Collected data:
==========

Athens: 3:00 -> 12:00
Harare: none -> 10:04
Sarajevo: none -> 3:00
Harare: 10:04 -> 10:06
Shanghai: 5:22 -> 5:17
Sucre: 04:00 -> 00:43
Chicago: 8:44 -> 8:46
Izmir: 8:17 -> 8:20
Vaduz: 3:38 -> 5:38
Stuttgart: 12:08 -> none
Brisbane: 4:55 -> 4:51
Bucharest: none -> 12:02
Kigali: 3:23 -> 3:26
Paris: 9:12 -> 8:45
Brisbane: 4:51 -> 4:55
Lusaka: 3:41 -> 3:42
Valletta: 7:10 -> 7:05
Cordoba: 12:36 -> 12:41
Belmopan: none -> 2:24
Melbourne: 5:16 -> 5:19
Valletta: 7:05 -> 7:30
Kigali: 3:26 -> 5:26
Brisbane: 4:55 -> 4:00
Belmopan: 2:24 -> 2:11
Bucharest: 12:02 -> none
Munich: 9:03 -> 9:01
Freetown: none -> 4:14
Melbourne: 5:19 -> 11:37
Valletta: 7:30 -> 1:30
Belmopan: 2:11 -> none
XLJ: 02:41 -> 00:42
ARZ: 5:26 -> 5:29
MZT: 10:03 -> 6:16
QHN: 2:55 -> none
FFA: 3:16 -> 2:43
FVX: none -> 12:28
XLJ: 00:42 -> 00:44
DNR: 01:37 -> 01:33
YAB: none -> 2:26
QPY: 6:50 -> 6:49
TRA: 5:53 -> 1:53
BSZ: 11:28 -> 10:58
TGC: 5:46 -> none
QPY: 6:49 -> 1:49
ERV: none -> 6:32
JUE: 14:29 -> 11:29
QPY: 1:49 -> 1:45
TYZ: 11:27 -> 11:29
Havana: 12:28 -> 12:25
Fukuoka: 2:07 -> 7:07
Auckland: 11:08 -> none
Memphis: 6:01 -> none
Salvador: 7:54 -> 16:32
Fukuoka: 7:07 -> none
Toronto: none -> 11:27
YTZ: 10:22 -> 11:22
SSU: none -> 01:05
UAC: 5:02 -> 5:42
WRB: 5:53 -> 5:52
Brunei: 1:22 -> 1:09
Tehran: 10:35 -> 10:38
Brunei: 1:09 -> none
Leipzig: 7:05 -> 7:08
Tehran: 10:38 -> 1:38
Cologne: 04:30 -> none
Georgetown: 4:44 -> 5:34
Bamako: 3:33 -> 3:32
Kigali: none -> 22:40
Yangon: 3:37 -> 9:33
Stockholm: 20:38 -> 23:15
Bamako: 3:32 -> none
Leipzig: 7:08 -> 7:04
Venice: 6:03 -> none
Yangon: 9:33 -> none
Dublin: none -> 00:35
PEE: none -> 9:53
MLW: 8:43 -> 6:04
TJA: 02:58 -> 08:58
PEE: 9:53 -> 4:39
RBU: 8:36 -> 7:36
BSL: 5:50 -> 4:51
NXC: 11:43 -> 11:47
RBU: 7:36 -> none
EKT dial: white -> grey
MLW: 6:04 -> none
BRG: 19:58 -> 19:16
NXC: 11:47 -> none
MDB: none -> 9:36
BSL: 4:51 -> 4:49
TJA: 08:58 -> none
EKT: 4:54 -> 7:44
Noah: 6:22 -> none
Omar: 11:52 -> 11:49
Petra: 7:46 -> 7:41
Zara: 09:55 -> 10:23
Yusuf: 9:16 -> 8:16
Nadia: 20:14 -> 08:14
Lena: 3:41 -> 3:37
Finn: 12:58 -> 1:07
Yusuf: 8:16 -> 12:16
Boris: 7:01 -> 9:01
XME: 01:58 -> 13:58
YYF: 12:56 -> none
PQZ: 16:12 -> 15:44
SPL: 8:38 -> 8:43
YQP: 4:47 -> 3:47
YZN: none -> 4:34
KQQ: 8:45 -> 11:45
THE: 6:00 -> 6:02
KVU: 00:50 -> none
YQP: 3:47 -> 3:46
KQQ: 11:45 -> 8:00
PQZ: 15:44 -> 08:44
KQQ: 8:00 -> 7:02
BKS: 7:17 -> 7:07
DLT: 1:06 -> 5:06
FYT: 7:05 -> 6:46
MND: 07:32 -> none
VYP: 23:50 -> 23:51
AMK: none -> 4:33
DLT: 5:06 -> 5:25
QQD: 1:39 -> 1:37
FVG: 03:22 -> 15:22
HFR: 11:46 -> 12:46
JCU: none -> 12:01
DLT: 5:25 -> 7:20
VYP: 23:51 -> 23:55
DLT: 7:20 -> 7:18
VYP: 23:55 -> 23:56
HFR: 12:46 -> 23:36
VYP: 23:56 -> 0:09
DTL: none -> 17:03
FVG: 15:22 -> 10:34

==========

Turn the records above into a Markdown table with the columns Row and Record line, one row per line and no blank lines.

| Row | Record line |
|---|---|
| 1 | Athens: 3:00 -> 12:00 |
| 2 | Harare: none -> 10:04 |
| 3 | Sarajevo: none -> 3:00 |
| 4 | Harare: 10:04 -> 10:06 |
| 5 | Shanghai: 5:22 -> 5:17 |
| 6 | Sucre: 04:00 -> 00:43 |
| 7 | Chicago: 8:44 -> 8:46 |
| 8 | Izmir: 8:17 -> 8:20 |
| 9 | Vaduz: 3:38 -> 5:38 |
| 10 | Stuttgart: 12:08 -> none |
| 11 | Brisbane: 4:55 -> 4:51 |
| 12 | Bucharest: none -> 12:02 |
| 13 | Kigali: 3:23 -> 3:26 |
| 14 | Paris: 9:12 -> 8:45 |
| 15 | Brisbane: 4:51 -> 4:55 |
| 16 | Lusaka: 3:41 -> 3:42 |
| 17 | Valletta: 7:10 -> 7:05 |
| 18 | Cordoba: 12:36 -> 12:41 |
| 19 | Belmopan: none -> 2:24 |
| 20 | Melbourne: 5:16 -> 5:19 |
| 21 | Valletta: 7:05 -> 7:30 |
| 22 | Kigali: 3:26 -> 5:26 |
| 23 | Brisbane: 4:55 -> 4:00 |
| 24 | Belmopan: 2:24 -> 2:11 |
| 25 | Bucharest: 12:02 -> none |
| 26 | Munich: 9:03 -> 9:01 |
| 27 | Freetown: none -> 4:14 |
| 28 | Melbourne: 5:19 -> 11:37 |
| 29 | Valletta: 7:30 -> 1:30 |
| 30 | Belmopan: 2:11 -> none |
| 31 | XLJ: 02:41 -> 00:42 |
| 32 | ARZ: 5:26 -> 5:29 |
| 33 | MZT: 10:03 -> 6:16 |
| 34 | QHN: 2:55 -> none |
| 35 | FFA: 3:16 -> 2:43 |
| 36 | FVX: none -> 12:28 |
| 37 | XLJ: 00:42 -> 00:44 |
| 38 | DNR: 01:37 -> 01:33 |
| 39 | YAB: none -> 2:26 |
| 40 | QPY: 6:50 -> 6:49 |
| 41 | TRA: 5:53 -> 1:53 |
| 42 | BSZ: 11:28 -> 10:58 |
| 43 | TGC: 5:46 -> none |
| 44 | QPY: 6:49 -> 1:49 |
| 45 | ERV: none -> 6:32 |
| 46 | JUE: 14:29 -> 11:29 |
| 47 | QPY: 1:49 -> 1:45 |
| 48 | TYZ: 11:27 -> 11:29 |
| 49 | Havana: 12:28 -> 12:25 |
| 50 | Fukuoka: 2:07 -> 7:07 |
| 51 | Auckland: 11:08 -> none |
| 52 | Memphis: 6:01 -> none |
| 53 | Salvador: 7:54 -> 16:32 |
| 54 | Fukuoka: 7:07 -> none |
| 55 | Toronto: none -> 11:27 |
| 56 | YTZ: 10:22 -> 11:22 |
| 57 | SSU: none -> 01:05 |
| 58 | UAC: 5:02 -> 5:42 |
| 59 | WRB: 5:53 -> 5:52 |
| 60 | Brunei: 1:22 -> 1:09 |
| 61 | Tehran: 10:35 -> 10:38 |
| 62 | Brunei: 1:09 -> none |
| 63 | Leipzig: 7:05 -> 7:08 |
| 64 | Tehran: 10:38 -> 1:38 |
| 65 | Cologne: 04:30 -> none |
| 66 | Georgetown: 4:44 -> 5:34 |
| 67 | Bamako: 3:33 -> 3:32 |
| 68 | Kigali: none -> 22:40 |
| 69 | Yangon: 3:37 -> 9:33 |
| 70 | Stockholm: 20:38 -> 23:15 |
| 71 | Bamako: 3:32 -> none |
| 72 | Leipzig: 7:08 -> 7:04 |
| 73 | Venice: 6:03 -> none |
| 74 | Yangon: 9:33 -> none |
| 75 | Dublin: none -> 00:35 |
| 76 | PEE: none -> 9:53 |
| 77 | MLW: 8:43 -> 6:04 |
| 78 | TJA: 02:58 -> 08:58 |
| 79 | PEE: 9:53 -> 4:39 |
| 80 | RBU: 8:36 -> 7:36 |
| 81 | BSL: 5:50 -> 4:51 |
| 82 | NXC: 11:43 -> 11:47 |
| 83 | RBU: 7:36 -> none |
| 84 | EKT dial: white -> grey |
| 85 | MLW: 6:04 -> none |
| 86 | BRG: 19:58 -> 19:16 |
| 87 | NXC: 11:47 -> none |
| 88 | MDB: none -> 9:36 |
| 89 | BSL: 4:51 -> 4:49 |
| 90 | TJA: 08:58 -> none |
| 91 | EKT: 4:54 -> 7:44 |
| 92 | Noah: 6:22 -> none |
| 93 | Omar: 11:52 -> 11:49 |
| 94 | Petra: 7:46 -> 7:41 |
| 95 | Zara: 09:55 -> 10:23 |
| 96 | Yusuf: 9:16 -> 8:16 |
| 97 | Nadia: 20:14 -> 08:14 |
| 98 | Lena: 3:41 -> 3:37 |
| 99 | Finn: 12:58 -> 1:07 |
| 100 | Yusuf: 8:16 -> 12:16 |
| 101 | Boris: 7:01 -> 9:01 |
| 102 | XME: 01:58 -> 13:58 |
| 103 | YYF: 12:56 -> none |
| 104 | PQZ: 16:12 -> 15:44 |
| 105 | SPL: 8:38 -> 8:43 |
| 106 | YQP: 4:47 -> 3:47 |
| 107 | YZN: none -> 4:34 |
| 108 | KQQ: 8:45 -> 11:45 |
| 109 | THE: 6:00 -> 6:02 |
| 110 | KVU: 00:50 -> none |
| 111 | YQP: 3:47 -> 3:46 |
| 112 | KQQ: 11:45 -> 8:00 |
| 113 | PQZ: 15:44 -> 08:44 |
| 114 | KQQ: 8:00 -> 7:02 |
| 115 | BKS: 7:17 -> 7:07 |
| 116 | DLT: 1:06 -> 5:06 |
| 117 | FYT: 7:05 -> 6:46 |
| 118 | MND: 07:32 -> none |
| 119 | VYP: 23:50 -> 23:51 |
| 120 | AMK: none -> 4:33 |
| 121 | DLT: 5:06 -> 5:25 |
| 122 | QQD: 1:39 -> 1:37 |
| 123 | FVG: 03:22 -> 15:22 |
| 124 | HFR: 11:46 -> 12:46 |
| 125 | JCU: none -> 12:01 |
| 126 | DLT: 5:25 -> 7:20 |
| 127 | VYP: 23:51 -> 23:55 |
| 128 | DLT: 7:20 -> 7:18 |
| 129 | VYP: 23:55 -> 23:56 |
| 130 | HFR: 12:46 -> 23:36 |
| 131 | VYP: 23:56 -> 0:09 |
| 132 | DTL: none -> 17:03 |
| 133 | FVG: 15:22 -> 10:34 |